AVAILABLE DATA:
* * *

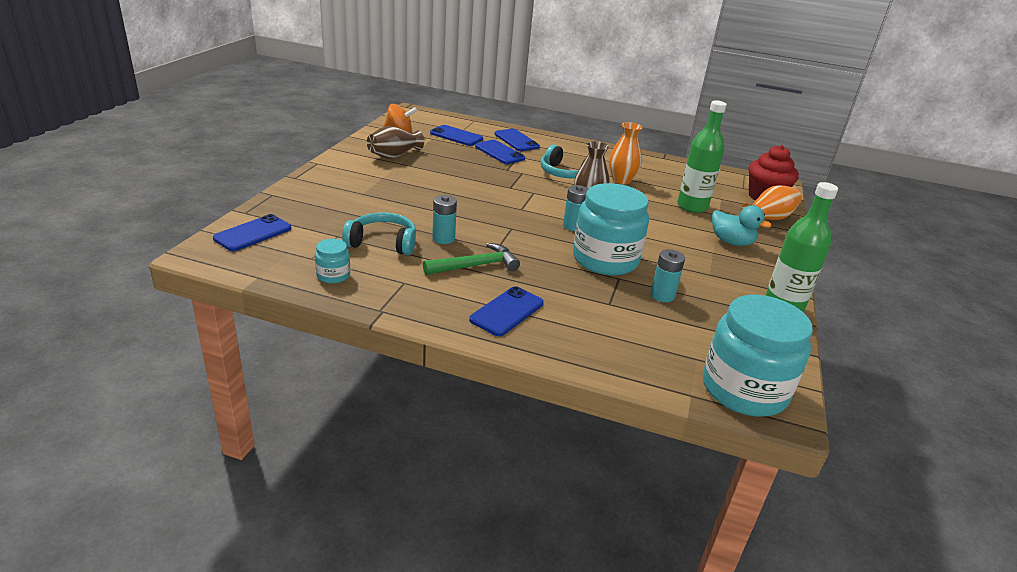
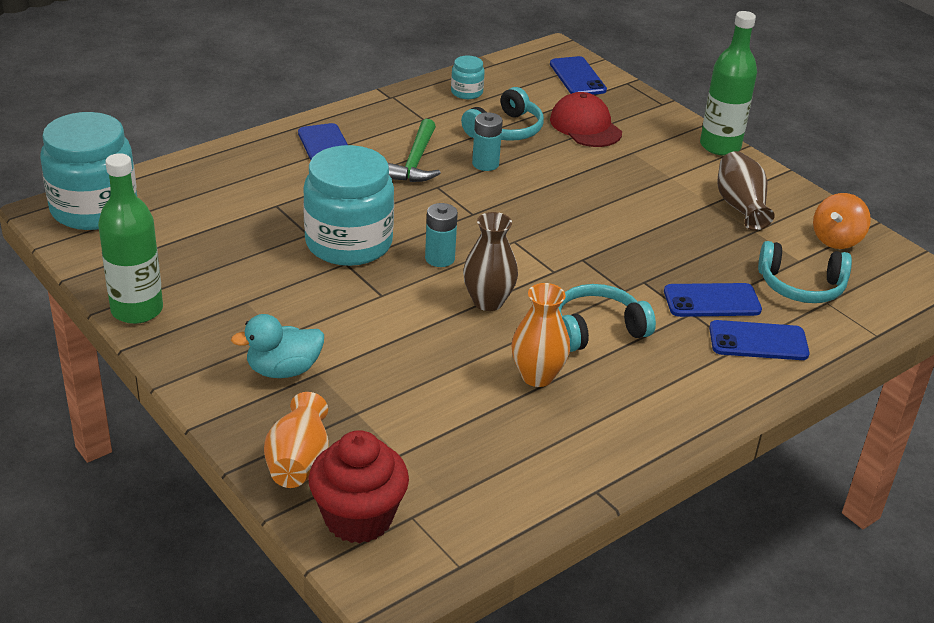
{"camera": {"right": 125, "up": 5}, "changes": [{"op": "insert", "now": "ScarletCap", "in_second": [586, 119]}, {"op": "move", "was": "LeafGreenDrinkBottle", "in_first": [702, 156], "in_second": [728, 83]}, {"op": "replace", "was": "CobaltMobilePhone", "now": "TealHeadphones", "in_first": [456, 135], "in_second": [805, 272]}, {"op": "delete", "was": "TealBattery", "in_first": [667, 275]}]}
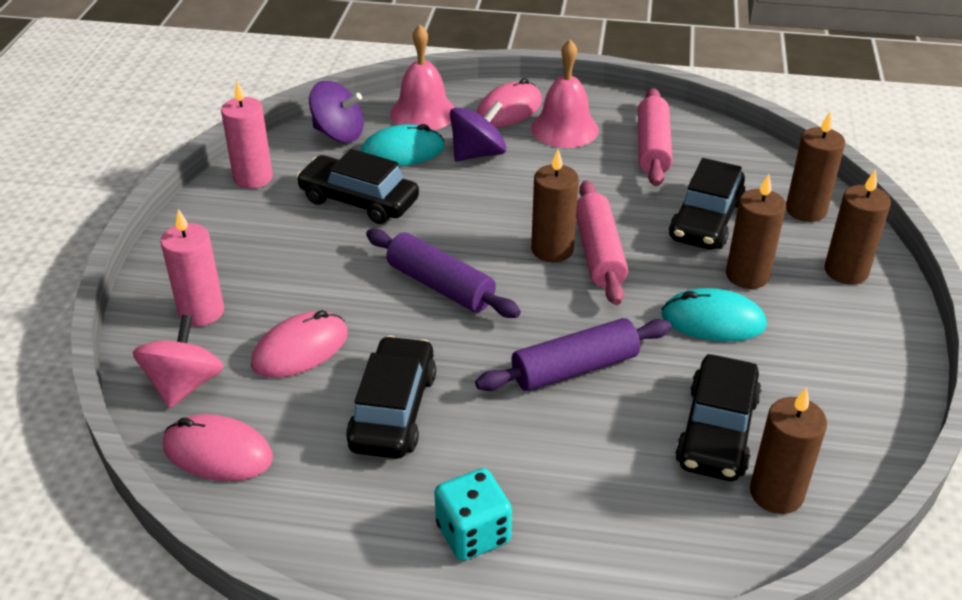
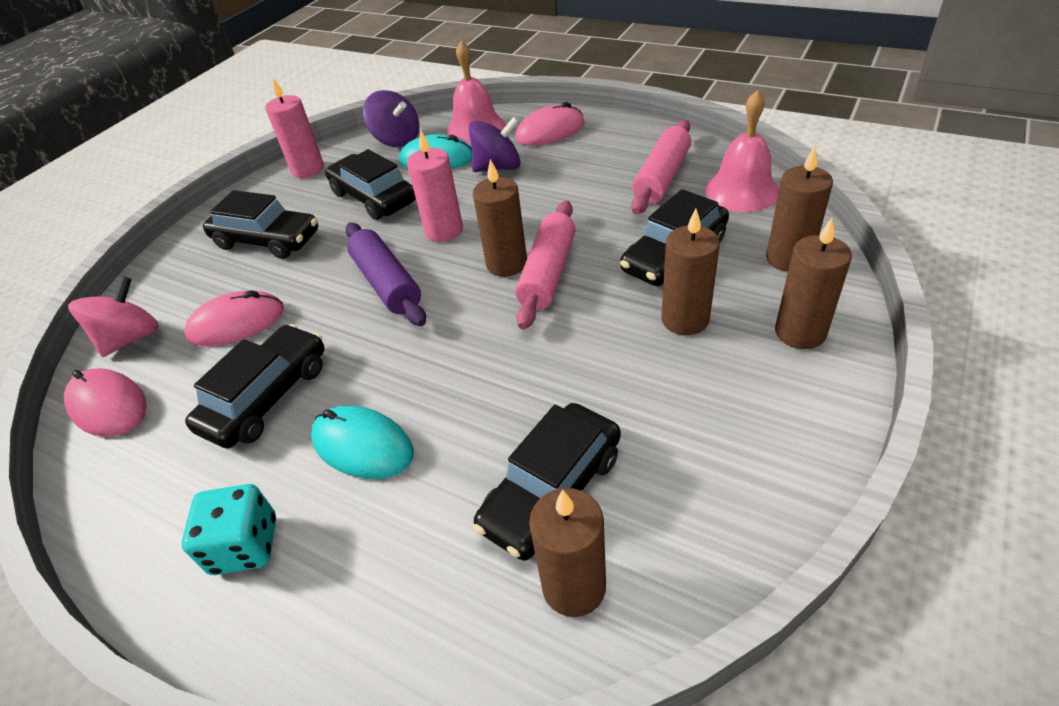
{"camera": {"right": 25, "up": 5}, "changes": [{"op": "insert", "now": "EbonyToyCar", "in_second": [260, 224]}, {"op": "move", "was": "TealMouse", "in_first": [714, 315], "in_second": [362, 442]}, {"op": "move", "was": "RosyCandle", "in_first": [192, 267], "in_second": [435, 185]}, {"op": "move", "was": "RosySchoolBell", "in_first": [565, 94], "in_second": [742, 151]}, {"op": "delete", "was": "VioletPastryRoller", "in_first": [573, 354]}]}
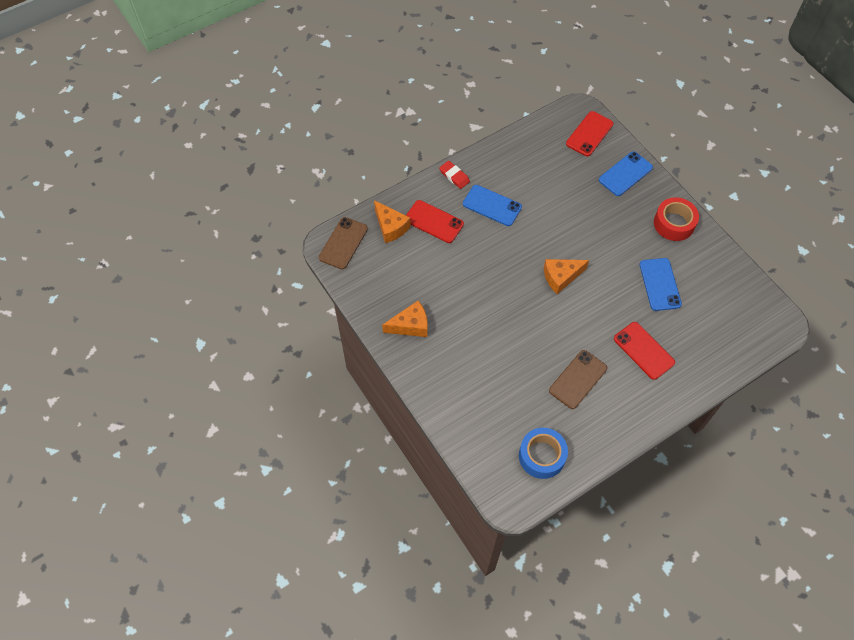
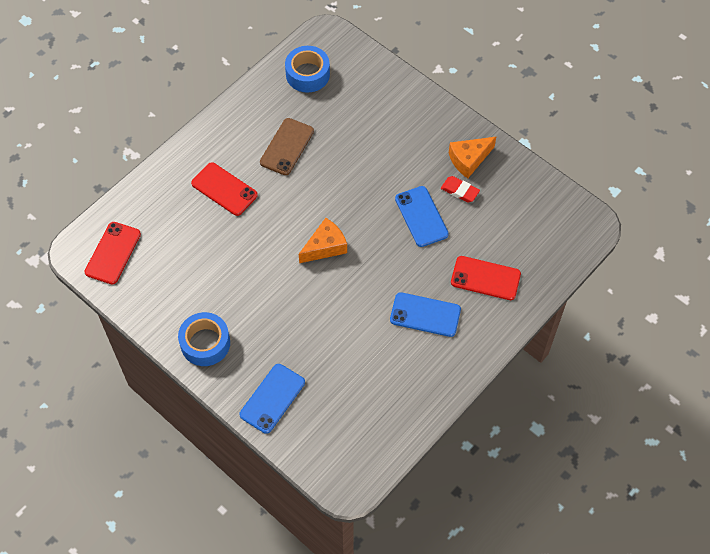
{"camera": {"right": 165, "up": 0}, "changes": [{"op": "move", "was": "ScarletMobilePhone", "in_first": [590, 133], "in_second": [112, 253]}, {"op": "recolor", "was": "ScarletTape", "now": "CobaltTape", "in_first": [676, 219], "in_second": [204, 339]}, {"op": "move", "was": "CobaltMobilePhone", "in_first": [661, 284], "in_second": [422, 216]}, {"op": "move", "was": "ScarletEraser", "in_first": [454, 175], "in_second": [460, 189]}, {"op": "delete", "was": "BrownMobilePhone", "in_first": [343, 243]}, {"op": "delete", "was": "OrangeCheeseWedge", "in_first": [392, 221]}]}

* * *

WHAT YOU HAVE TO DO:
Please print the entire listing again exactly, minus its images.

TASK OUTPUT:
{"camera": {"right": 125, "up": 5}, "changes": [{"op": "insert", "now": "ScarletCap", "in_second": [586, 119]}, {"op": "move", "was": "LeafGreenDrinkBottle", "in_first": [702, 156], "in_second": [728, 83]}, {"op": "replace", "was": "CobaltMobilePhone", "now": "TealHeadphones", "in_first": [456, 135], "in_second": [805, 272]}, {"op": "delete", "was": "TealBattery", "in_first": [667, 275]}]}
{"camera": {"right": 25, "up": 5}, "changes": [{"op": "insert", "now": "EbonyToyCar", "in_second": [260, 224]}, {"op": "move", "was": "TealMouse", "in_first": [714, 315], "in_second": [362, 442]}, {"op": "move", "was": "RosyCandle", "in_first": [192, 267], "in_second": [435, 185]}, {"op": "move", "was": "RosySchoolBell", "in_first": [565, 94], "in_second": [742, 151]}, {"op": "delete", "was": "VioletPastryRoller", "in_first": [573, 354]}]}
{"camera": {"right": 165, "up": 0}, "changes": [{"op": "move", "was": "ScarletMobilePhone", "in_first": [590, 133], "in_second": [112, 253]}, {"op": "recolor", "was": "ScarletTape", "now": "CobaltTape", "in_first": [676, 219], "in_second": [204, 339]}, {"op": "move", "was": "CobaltMobilePhone", "in_first": [661, 284], "in_second": [422, 216]}, {"op": "move", "was": "ScarletEraser", "in_first": [454, 175], "in_second": [460, 189]}, {"op": "delete", "was": "BrownMobilePhone", "in_first": [343, 243]}, {"op": "delete", "was": "OrangeCheeseWedge", "in_first": [392, 221]}]}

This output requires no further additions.